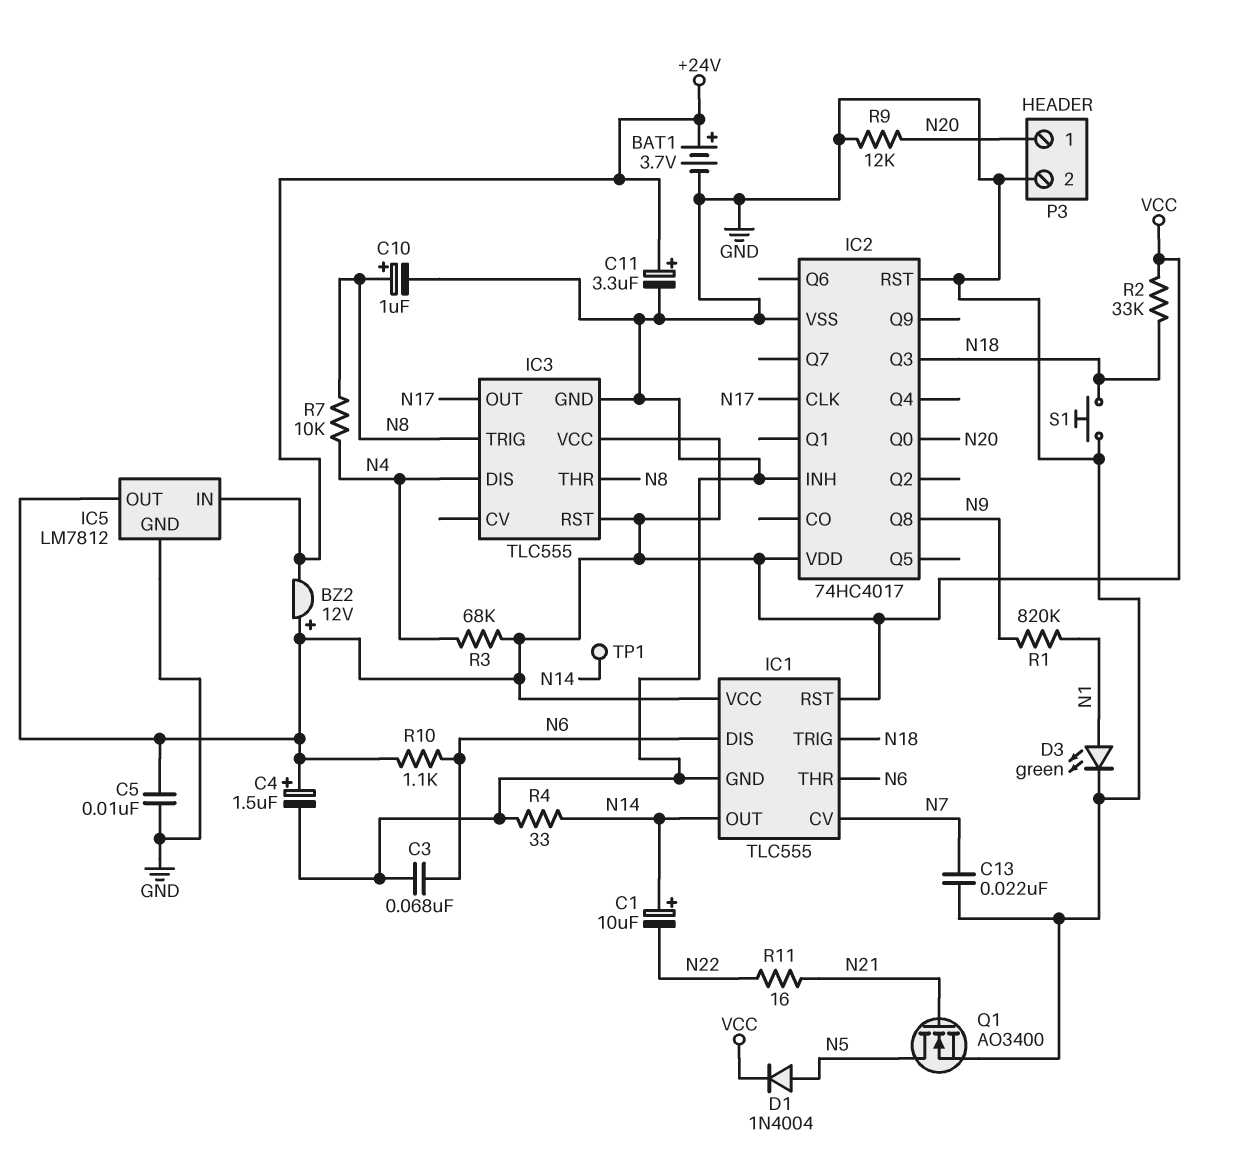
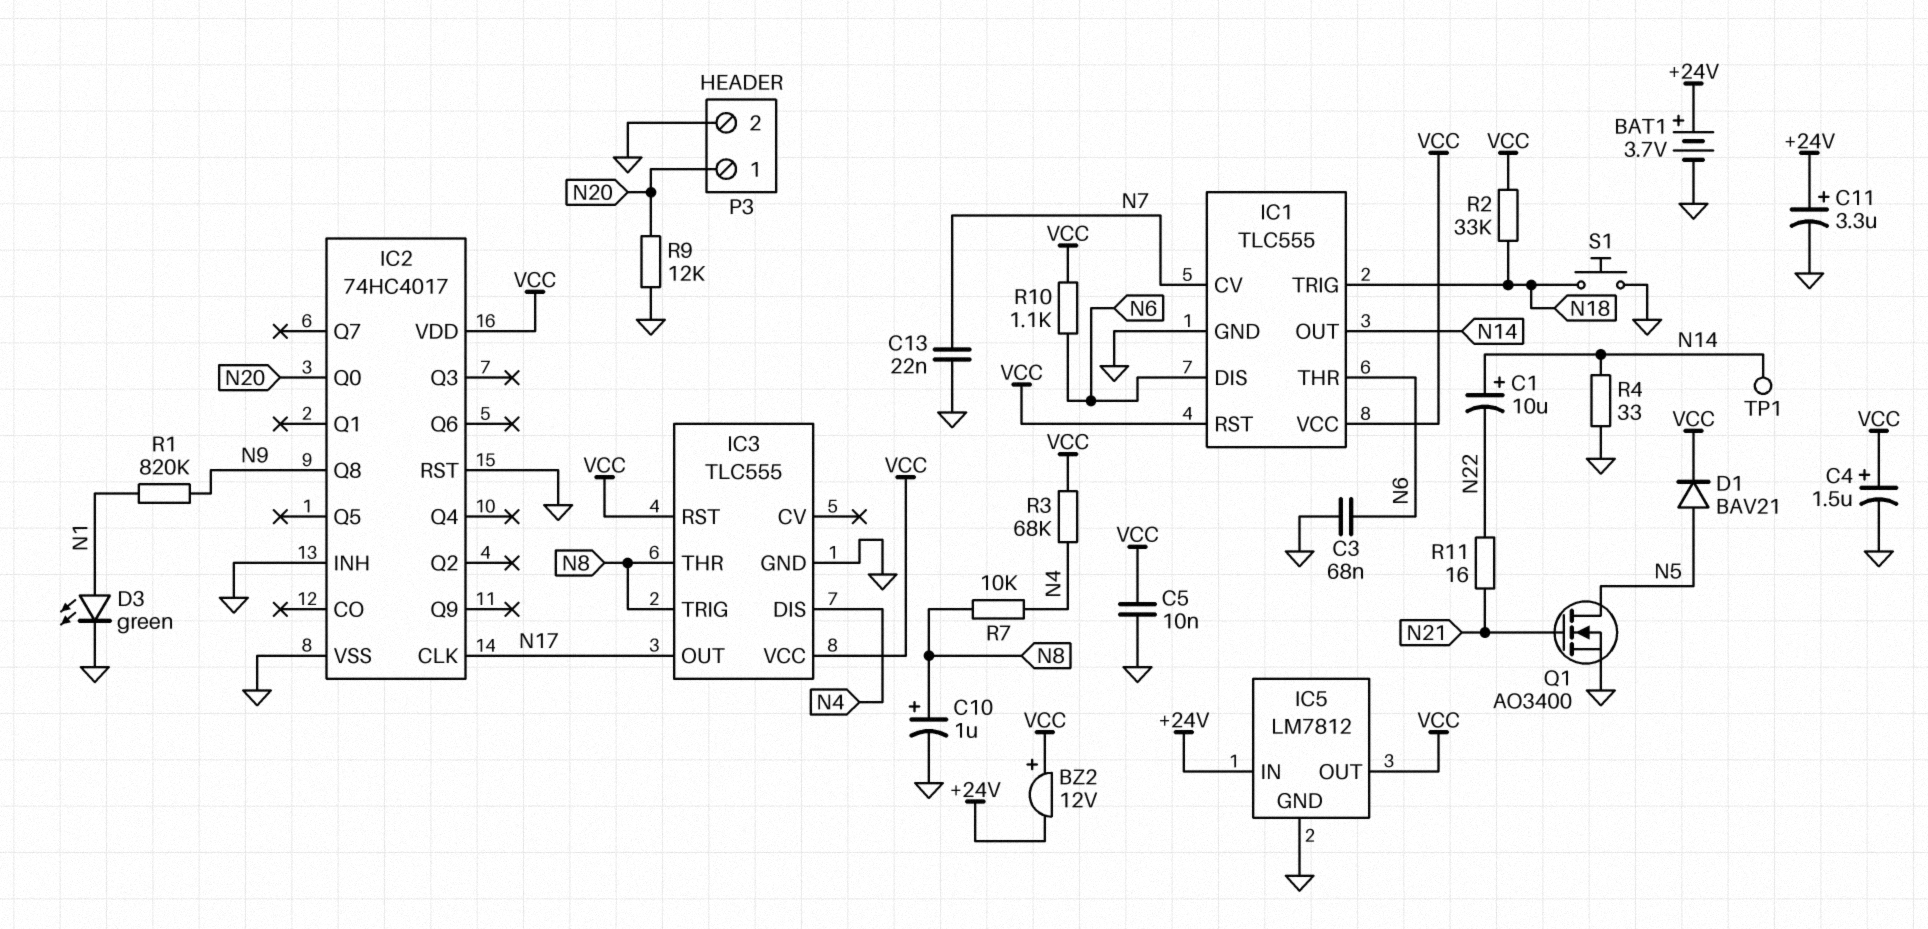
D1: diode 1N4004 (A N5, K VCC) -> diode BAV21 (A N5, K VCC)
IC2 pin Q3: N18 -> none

------

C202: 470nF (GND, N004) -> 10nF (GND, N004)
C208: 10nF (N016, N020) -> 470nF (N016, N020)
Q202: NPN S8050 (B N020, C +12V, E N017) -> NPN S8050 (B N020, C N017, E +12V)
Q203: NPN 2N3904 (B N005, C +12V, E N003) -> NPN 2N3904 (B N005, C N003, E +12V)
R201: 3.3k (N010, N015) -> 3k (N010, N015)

------

WHAT NEEDS TO BE DONE
Reproduce word for word the material above, beginning with the line that contains "D1: diode 1N4004" and ending with the line that contains "IC2 pin Q3: N18 -> none".

OUTPUT FOR THIS EXERCISE
D1: diode 1N4004 (A N5, K VCC) -> diode BAV21 (A N5, K VCC)
IC2 pin Q3: N18 -> none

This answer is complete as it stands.